» Work task:
From the material below, pull each line containing the string "brown".

Segment Open

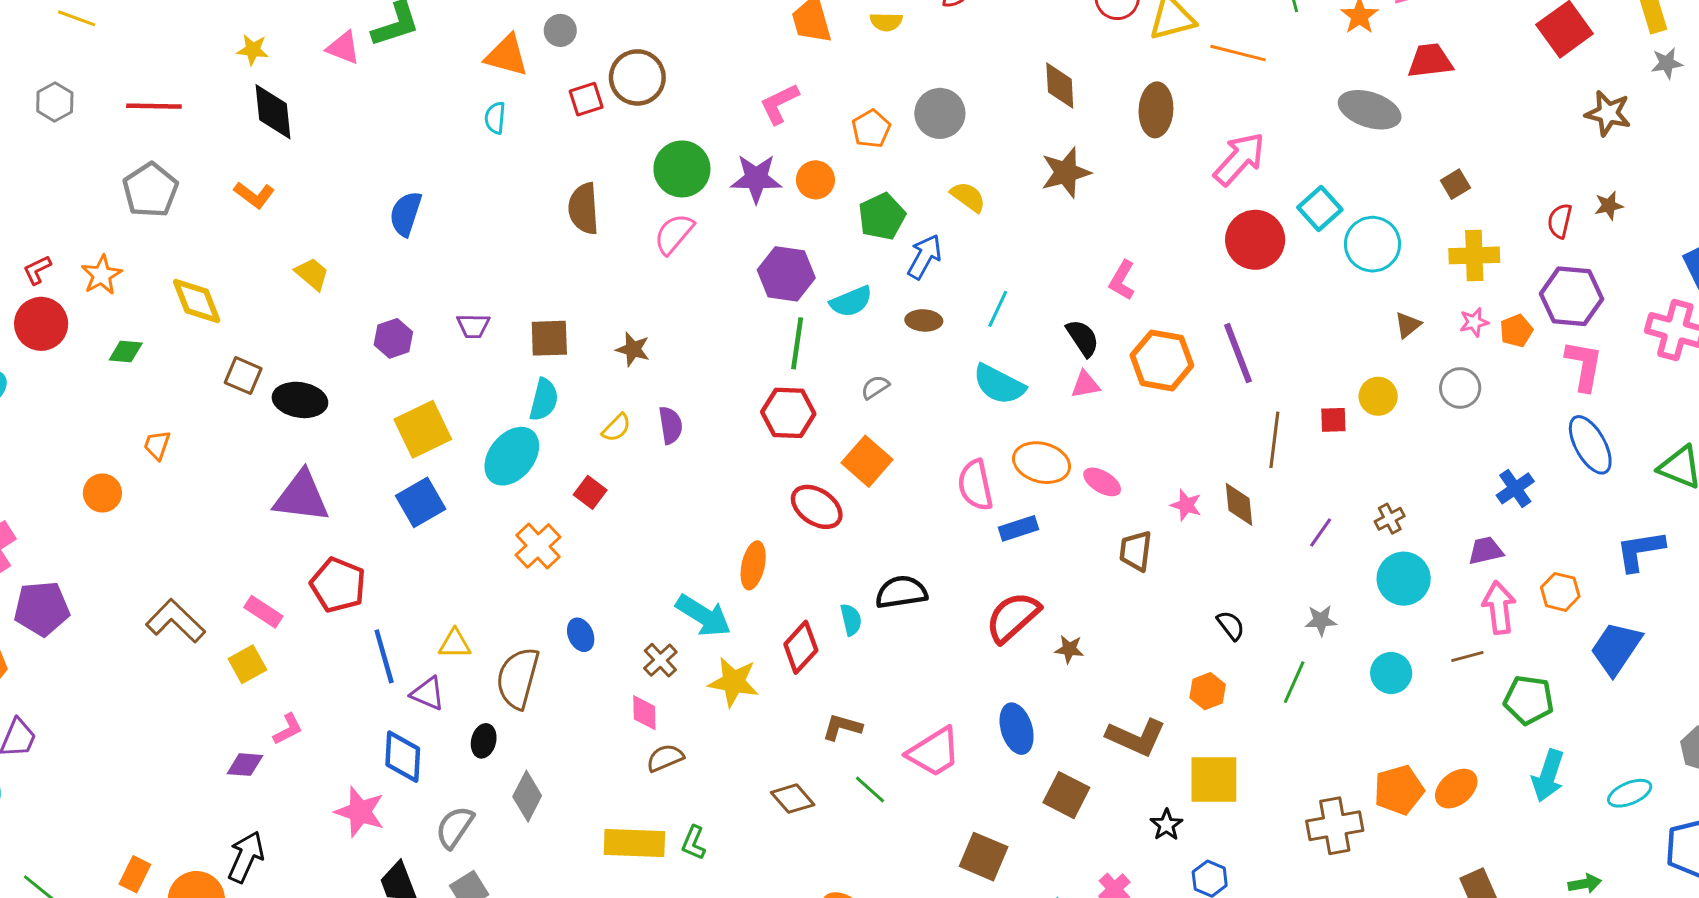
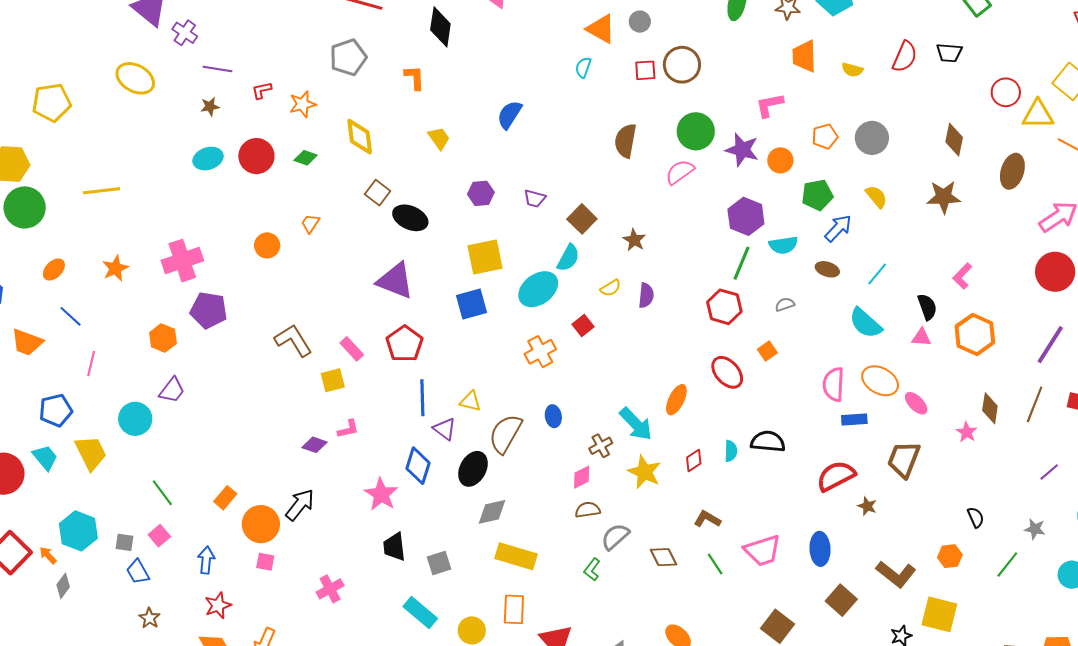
orange L-shape: (254, 195) -> (415, 78), turned -144
red circle: (41, 324) -> (256, 156), moved
brown square: (549, 338) -> (582, 219), turned 32
purple line: (1238, 353) -> (1050, 345), moved, turned 39
orange square: (867, 461) -> (767, 351), size x0.6
brown diamond: (1239, 504) -> (990, 408), moved
brown trapezoid: (1136, 551) -> (904, 459), moved, size x1.4
red diamond: (801, 647) -> (694, 461), size x0.7
pink diamond: (644, 713) -> (582, 477), turned 50
black ellipse: (484, 741) -> (473, 469), size x1.6
gray diamond: (527, 796) -> (492, 512), turned 36
gray semicircle: (455, 827) -> (615, 537), moved
yellow rectangle: (634, 843) -> (516, 556), moved

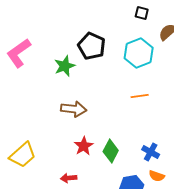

Segment Closed

» Response to this exercise:
brown square: (549, 338) -> (582, 219), turned 32
brown diamond: (1239, 504) -> (990, 408), moved
brown trapezoid: (1136, 551) -> (904, 459), moved, size x1.4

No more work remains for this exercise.